**Work instructions**
Below are lines of data; restate word for word those running from the line containing "building: none -> [282,255,354,328]" to the line containing "building: none -> [61,70,164,141]", inclusive, and no others.

══ Data supplied ══

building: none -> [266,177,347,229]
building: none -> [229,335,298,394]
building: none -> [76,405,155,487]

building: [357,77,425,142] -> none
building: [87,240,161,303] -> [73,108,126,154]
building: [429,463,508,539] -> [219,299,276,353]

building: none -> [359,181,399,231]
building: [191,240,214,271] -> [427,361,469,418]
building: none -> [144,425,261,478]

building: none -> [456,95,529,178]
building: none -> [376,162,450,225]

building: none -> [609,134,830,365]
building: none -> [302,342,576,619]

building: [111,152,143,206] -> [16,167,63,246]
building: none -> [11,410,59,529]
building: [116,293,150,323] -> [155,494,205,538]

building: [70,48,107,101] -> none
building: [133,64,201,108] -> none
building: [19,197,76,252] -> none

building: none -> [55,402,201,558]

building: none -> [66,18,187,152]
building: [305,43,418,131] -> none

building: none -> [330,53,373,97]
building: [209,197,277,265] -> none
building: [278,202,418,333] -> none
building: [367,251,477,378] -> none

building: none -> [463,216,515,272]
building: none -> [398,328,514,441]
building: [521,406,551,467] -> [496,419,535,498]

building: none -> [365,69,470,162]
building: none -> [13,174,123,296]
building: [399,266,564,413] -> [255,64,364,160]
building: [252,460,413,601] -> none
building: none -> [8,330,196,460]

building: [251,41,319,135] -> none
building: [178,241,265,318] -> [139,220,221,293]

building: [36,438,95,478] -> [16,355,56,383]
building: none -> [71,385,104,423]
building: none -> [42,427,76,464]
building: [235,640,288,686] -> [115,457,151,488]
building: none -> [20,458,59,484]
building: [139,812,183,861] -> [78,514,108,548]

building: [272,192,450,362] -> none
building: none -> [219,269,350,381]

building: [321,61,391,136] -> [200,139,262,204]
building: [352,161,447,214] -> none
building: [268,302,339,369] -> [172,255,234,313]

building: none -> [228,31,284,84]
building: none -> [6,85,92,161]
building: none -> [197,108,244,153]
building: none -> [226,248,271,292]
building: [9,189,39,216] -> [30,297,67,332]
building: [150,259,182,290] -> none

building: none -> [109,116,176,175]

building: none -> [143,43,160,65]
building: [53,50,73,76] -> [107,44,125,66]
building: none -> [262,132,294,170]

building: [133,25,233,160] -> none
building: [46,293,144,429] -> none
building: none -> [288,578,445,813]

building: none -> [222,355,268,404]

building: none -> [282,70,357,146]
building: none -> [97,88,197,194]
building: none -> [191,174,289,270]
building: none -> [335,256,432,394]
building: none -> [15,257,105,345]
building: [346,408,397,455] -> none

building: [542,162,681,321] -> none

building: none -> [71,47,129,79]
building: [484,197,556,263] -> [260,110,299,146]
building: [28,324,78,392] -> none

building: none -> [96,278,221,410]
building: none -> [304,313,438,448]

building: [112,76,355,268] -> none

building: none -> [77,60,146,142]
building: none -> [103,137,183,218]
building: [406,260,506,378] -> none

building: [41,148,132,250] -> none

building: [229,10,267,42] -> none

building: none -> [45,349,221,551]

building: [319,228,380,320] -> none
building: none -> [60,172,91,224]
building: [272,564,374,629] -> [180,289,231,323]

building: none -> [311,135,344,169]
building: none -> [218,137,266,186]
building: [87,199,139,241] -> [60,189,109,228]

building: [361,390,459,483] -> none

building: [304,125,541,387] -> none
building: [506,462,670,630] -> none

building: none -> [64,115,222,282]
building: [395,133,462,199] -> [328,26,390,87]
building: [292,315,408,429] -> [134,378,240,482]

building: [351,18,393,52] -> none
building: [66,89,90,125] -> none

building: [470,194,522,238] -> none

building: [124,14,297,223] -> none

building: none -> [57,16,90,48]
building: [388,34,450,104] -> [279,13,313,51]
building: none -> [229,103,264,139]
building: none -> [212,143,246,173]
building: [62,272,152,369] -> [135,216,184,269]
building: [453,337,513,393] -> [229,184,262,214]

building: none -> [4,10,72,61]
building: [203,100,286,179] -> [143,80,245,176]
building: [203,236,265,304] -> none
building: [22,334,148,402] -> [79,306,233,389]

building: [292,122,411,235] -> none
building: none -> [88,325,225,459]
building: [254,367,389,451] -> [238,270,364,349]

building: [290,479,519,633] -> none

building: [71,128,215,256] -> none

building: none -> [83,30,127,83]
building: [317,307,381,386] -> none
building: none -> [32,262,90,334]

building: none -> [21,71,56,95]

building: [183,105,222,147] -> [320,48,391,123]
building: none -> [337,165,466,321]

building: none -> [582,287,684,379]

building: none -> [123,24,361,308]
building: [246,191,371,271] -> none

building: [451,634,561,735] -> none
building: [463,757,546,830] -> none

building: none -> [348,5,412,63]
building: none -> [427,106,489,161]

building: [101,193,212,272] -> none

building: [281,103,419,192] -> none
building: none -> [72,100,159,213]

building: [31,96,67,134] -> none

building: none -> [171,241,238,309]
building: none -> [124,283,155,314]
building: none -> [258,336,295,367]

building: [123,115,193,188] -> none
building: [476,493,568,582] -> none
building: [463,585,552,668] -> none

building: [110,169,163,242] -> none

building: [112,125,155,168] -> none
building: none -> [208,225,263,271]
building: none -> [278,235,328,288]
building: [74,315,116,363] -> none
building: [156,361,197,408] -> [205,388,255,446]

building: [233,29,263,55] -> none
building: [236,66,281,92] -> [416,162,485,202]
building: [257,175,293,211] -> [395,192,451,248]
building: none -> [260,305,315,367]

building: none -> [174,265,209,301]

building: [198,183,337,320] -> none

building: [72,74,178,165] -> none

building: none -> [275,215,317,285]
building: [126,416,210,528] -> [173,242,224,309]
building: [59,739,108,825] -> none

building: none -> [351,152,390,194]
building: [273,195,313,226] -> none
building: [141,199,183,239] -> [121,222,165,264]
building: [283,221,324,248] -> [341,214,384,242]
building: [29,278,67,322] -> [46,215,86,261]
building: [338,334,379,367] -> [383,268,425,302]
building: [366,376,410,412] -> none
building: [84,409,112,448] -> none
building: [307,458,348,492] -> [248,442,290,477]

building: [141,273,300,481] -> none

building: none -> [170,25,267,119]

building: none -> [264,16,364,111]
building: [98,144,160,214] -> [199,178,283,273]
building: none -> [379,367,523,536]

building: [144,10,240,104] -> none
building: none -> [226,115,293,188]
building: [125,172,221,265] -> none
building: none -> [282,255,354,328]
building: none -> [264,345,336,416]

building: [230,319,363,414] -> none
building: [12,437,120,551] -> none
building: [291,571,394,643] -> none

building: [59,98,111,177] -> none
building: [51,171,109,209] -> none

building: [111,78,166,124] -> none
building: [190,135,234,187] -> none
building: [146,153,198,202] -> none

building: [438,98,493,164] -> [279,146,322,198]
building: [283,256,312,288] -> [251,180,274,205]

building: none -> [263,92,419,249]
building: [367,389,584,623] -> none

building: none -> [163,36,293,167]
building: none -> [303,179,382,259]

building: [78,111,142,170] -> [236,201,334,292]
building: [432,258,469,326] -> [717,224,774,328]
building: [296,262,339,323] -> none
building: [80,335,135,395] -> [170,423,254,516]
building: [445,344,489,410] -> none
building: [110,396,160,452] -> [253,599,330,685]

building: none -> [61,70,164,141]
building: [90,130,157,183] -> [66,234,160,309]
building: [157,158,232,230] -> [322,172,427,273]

═══

**Response to this task**
building: none -> [282,255,354,328]
building: none -> [264,345,336,416]

building: [230,319,363,414] -> none
building: [12,437,120,551] -> none
building: [291,571,394,643] -> none

building: [59,98,111,177] -> none
building: [51,171,109,209] -> none

building: [111,78,166,124] -> none
building: [190,135,234,187] -> none
building: [146,153,198,202] -> none

building: [438,98,493,164] -> [279,146,322,198]
building: [283,256,312,288] -> [251,180,274,205]

building: none -> [263,92,419,249]
building: [367,389,584,623] -> none

building: none -> [163,36,293,167]
building: none -> [303,179,382,259]

building: [78,111,142,170] -> [236,201,334,292]
building: [432,258,469,326] -> [717,224,774,328]
building: [296,262,339,323] -> none
building: [80,335,135,395] -> [170,423,254,516]
building: [445,344,489,410] -> none
building: [110,396,160,452] -> [253,599,330,685]

building: none -> [61,70,164,141]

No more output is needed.